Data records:
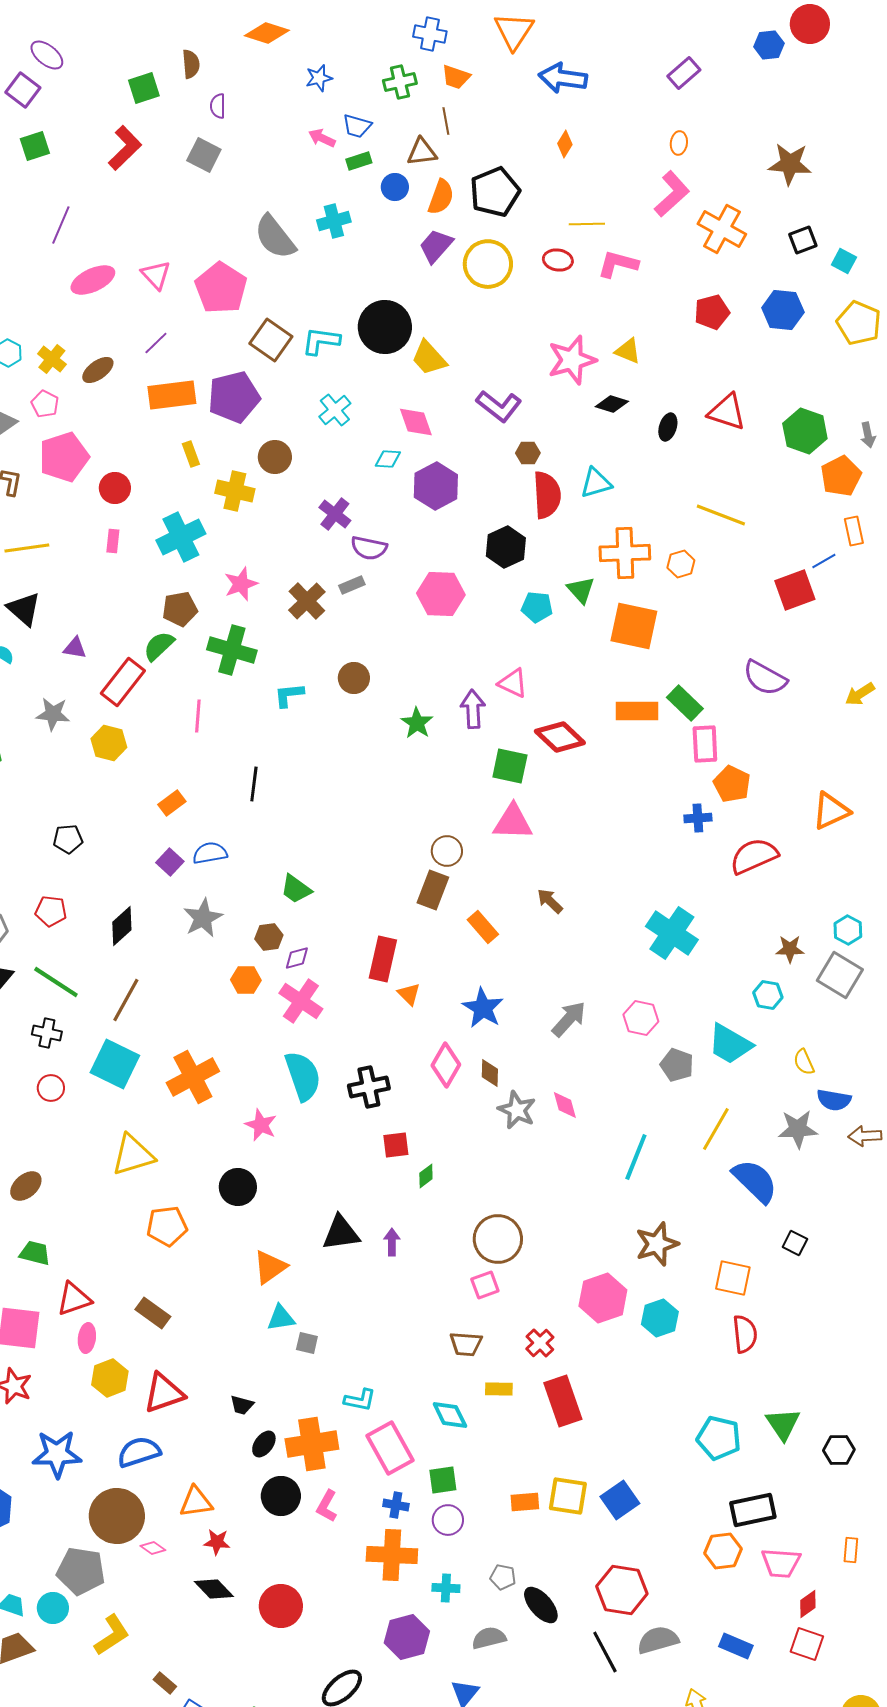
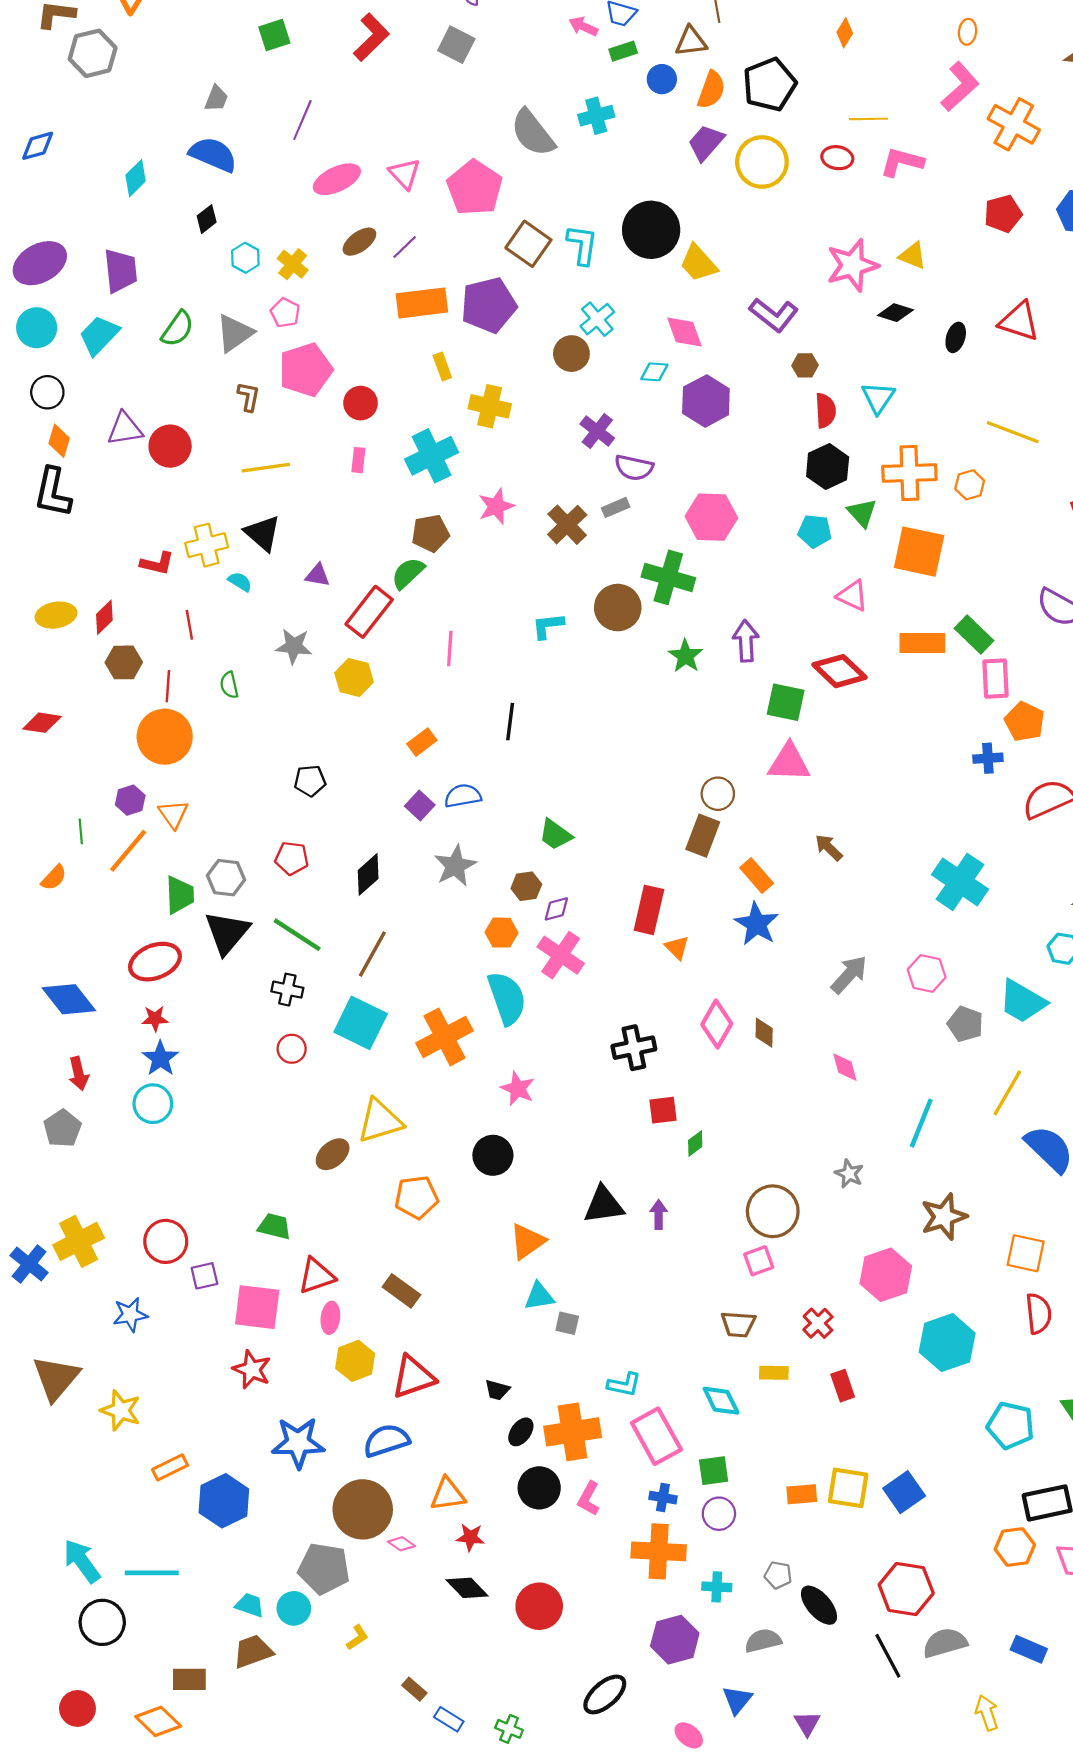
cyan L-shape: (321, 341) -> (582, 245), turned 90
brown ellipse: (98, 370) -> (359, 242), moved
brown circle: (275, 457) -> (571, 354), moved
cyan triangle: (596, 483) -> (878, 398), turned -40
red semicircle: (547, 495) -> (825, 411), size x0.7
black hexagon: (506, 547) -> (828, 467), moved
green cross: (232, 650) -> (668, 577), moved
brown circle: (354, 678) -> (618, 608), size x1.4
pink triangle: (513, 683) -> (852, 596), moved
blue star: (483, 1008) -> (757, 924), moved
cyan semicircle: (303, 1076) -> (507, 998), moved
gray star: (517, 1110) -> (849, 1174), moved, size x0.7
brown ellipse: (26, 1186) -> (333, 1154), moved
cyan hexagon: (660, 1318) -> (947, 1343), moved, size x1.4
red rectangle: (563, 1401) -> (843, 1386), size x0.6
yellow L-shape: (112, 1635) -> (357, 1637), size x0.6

**What to produce:** The full data, repeated exactly and stripped of its pictures, is the expected answer.

**Task result:**
cyan L-shape: (321, 341) -> (582, 245), turned 90
brown ellipse: (98, 370) -> (359, 242), moved
brown circle: (275, 457) -> (571, 354), moved
cyan triangle: (596, 483) -> (878, 398), turned -40
red semicircle: (547, 495) -> (825, 411), size x0.7
black hexagon: (506, 547) -> (828, 467), moved
green cross: (232, 650) -> (668, 577), moved
brown circle: (354, 678) -> (618, 608), size x1.4
pink triangle: (513, 683) -> (852, 596), moved
blue star: (483, 1008) -> (757, 924), moved
cyan semicircle: (303, 1076) -> (507, 998), moved
gray star: (517, 1110) -> (849, 1174), moved, size x0.7
brown ellipse: (26, 1186) -> (333, 1154), moved
cyan hexagon: (660, 1318) -> (947, 1343), moved, size x1.4
red rectangle: (563, 1401) -> (843, 1386), size x0.6
yellow L-shape: (112, 1635) -> (357, 1637), size x0.6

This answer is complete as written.